Saved entries:
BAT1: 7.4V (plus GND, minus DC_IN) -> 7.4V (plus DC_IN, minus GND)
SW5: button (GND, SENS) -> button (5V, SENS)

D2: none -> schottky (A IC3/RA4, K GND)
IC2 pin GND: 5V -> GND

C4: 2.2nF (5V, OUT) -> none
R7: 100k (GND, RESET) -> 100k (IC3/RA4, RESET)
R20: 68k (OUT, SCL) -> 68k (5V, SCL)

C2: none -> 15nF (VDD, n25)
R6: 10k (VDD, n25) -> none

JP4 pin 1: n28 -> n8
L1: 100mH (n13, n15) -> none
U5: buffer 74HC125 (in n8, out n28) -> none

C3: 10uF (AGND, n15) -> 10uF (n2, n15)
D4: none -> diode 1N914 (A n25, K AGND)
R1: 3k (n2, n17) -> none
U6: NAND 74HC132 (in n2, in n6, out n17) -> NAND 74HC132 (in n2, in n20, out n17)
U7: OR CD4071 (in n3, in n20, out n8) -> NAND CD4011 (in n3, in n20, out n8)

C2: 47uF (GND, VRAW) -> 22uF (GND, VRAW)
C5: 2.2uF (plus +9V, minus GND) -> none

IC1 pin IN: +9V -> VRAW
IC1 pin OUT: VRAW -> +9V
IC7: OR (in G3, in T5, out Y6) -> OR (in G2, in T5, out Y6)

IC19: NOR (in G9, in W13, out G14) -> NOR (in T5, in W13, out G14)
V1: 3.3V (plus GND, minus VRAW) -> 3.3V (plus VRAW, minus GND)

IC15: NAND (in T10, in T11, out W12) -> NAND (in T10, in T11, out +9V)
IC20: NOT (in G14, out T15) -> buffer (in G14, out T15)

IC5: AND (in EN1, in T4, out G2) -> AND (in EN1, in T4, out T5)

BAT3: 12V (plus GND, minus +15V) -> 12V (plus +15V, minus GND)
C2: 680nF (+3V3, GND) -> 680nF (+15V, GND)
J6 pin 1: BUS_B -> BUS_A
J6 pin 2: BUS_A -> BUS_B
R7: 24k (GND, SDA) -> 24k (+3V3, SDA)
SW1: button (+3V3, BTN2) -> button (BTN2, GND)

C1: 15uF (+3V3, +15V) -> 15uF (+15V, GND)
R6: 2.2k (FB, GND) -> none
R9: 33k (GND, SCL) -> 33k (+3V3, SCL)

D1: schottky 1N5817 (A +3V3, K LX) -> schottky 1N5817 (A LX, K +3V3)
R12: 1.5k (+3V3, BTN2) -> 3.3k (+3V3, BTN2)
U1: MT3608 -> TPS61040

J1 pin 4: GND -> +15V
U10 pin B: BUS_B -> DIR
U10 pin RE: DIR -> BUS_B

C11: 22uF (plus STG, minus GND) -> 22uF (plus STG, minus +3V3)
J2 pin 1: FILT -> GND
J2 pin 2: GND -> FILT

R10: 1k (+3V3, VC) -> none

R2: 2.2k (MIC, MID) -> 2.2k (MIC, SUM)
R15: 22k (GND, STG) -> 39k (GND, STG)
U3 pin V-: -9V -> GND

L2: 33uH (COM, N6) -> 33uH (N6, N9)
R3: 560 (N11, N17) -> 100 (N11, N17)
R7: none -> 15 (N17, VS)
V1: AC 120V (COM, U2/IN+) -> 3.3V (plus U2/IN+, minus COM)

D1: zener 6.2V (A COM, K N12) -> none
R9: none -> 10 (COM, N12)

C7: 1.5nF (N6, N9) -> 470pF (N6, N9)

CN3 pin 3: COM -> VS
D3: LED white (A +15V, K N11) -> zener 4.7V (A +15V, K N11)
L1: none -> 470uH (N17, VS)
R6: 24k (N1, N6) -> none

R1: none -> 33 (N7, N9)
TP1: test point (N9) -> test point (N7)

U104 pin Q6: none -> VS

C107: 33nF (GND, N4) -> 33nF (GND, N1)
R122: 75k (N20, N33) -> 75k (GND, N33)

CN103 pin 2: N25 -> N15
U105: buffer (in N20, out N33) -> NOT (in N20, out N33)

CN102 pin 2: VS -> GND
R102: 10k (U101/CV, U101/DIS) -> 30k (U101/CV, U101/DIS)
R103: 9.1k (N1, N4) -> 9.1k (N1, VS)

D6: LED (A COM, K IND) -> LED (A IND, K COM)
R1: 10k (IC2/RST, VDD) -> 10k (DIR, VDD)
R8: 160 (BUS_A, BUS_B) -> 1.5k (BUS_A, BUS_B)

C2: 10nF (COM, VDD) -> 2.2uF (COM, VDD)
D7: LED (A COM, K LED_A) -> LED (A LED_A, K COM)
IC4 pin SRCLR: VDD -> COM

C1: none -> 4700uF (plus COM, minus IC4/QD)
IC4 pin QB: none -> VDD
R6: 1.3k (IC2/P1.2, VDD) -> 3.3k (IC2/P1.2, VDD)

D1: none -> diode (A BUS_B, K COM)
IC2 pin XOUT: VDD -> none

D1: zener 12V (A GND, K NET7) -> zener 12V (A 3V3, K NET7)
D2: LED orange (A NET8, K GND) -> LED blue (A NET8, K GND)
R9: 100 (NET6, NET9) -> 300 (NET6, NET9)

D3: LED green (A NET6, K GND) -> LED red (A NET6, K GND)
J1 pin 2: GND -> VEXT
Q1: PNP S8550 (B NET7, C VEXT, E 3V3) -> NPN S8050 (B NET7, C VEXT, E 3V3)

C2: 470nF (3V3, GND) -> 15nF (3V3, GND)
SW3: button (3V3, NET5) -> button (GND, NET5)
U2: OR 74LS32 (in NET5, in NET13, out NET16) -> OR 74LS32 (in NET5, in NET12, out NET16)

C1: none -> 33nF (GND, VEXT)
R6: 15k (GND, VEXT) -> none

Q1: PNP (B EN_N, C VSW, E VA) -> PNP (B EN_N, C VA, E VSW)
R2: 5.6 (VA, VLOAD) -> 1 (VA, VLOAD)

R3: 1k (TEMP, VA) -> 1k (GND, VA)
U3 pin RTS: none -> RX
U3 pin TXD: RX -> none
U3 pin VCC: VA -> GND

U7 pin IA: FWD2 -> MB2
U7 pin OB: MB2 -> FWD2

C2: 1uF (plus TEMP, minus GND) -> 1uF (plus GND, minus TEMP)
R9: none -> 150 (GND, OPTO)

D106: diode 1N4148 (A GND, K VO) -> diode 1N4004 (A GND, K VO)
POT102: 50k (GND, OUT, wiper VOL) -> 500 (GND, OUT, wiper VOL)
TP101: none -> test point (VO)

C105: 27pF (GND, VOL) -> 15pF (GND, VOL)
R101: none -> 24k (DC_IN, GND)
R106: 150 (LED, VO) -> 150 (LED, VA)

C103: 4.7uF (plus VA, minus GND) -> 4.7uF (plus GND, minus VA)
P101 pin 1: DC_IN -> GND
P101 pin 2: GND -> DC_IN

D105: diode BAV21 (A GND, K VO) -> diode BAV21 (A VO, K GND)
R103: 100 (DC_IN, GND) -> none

TASK BRIEF: Using the data above, print exactly the lines from the line that contains "U7: OR CD4071" through the line that contains "CN103 pin 2: N25 -> N15", with both included.

SOLUTION FOR THIS TASK:
U7: OR CD4071 (in n3, in n20, out n8) -> NAND CD4011 (in n3, in n20, out n8)

C2: 47uF (GND, VRAW) -> 22uF (GND, VRAW)
C5: 2.2uF (plus +9V, minus GND) -> none

IC1 pin IN: +9V -> VRAW
IC1 pin OUT: VRAW -> +9V
IC7: OR (in G3, in T5, out Y6) -> OR (in G2, in T5, out Y6)

IC19: NOR (in G9, in W13, out G14) -> NOR (in T5, in W13, out G14)
V1: 3.3V (plus GND, minus VRAW) -> 3.3V (plus VRAW, minus GND)

IC15: NAND (in T10, in T11, out W12) -> NAND (in T10, in T11, out +9V)
IC20: NOT (in G14, out T15) -> buffer (in G14, out T15)

IC5: AND (in EN1, in T4, out G2) -> AND (in EN1, in T4, out T5)

BAT3: 12V (plus GND, minus +15V) -> 12V (plus +15V, minus GND)
C2: 680nF (+3V3, GND) -> 680nF (+15V, GND)
J6 pin 1: BUS_B -> BUS_A
J6 pin 2: BUS_A -> BUS_B
R7: 24k (GND, SDA) -> 24k (+3V3, SDA)
SW1: button (+3V3, BTN2) -> button (BTN2, GND)

C1: 15uF (+3V3, +15V) -> 15uF (+15V, GND)
R6: 2.2k (FB, GND) -> none
R9: 33k (GND, SCL) -> 33k (+3V3, SCL)

D1: schottky 1N5817 (A +3V3, K LX) -> schottky 1N5817 (A LX, K +3V3)
R12: 1.5k (+3V3, BTN2) -> 3.3k (+3V3, BTN2)
U1: MT3608 -> TPS61040

J1 pin 4: GND -> +15V
U10 pin B: BUS_B -> DIR
U10 pin RE: DIR -> BUS_B

C11: 22uF (plus STG, minus GND) -> 22uF (plus STG, minus +3V3)
J2 pin 1: FILT -> GND
J2 pin 2: GND -> FILT

R10: 1k (+3V3, VC) -> none

R2: 2.2k (MIC, MID) -> 2.2k (MIC, SUM)
R15: 22k (GND, STG) -> 39k (GND, STG)
U3 pin V-: -9V -> GND

L2: 33uH (COM, N6) -> 33uH (N6, N9)
R3: 560 (N11, N17) -> 100 (N11, N17)
R7: none -> 15 (N17, VS)
V1: AC 120V (COM, U2/IN+) -> 3.3V (plus U2/IN+, minus COM)

D1: zener 6.2V (A COM, K N12) -> none
R9: none -> 10 (COM, N12)

C7: 1.5nF (N6, N9) -> 470pF (N6, N9)

CN3 pin 3: COM -> VS
D3: LED white (A +15V, K N11) -> zener 4.7V (A +15V, K N11)
L1: none -> 470uH (N17, VS)
R6: 24k (N1, N6) -> none

R1: none -> 33 (N7, N9)
TP1: test point (N9) -> test point (N7)

U104 pin Q6: none -> VS

C107: 33nF (GND, N4) -> 33nF (GND, N1)
R122: 75k (N20, N33) -> 75k (GND, N33)

CN103 pin 2: N25 -> N15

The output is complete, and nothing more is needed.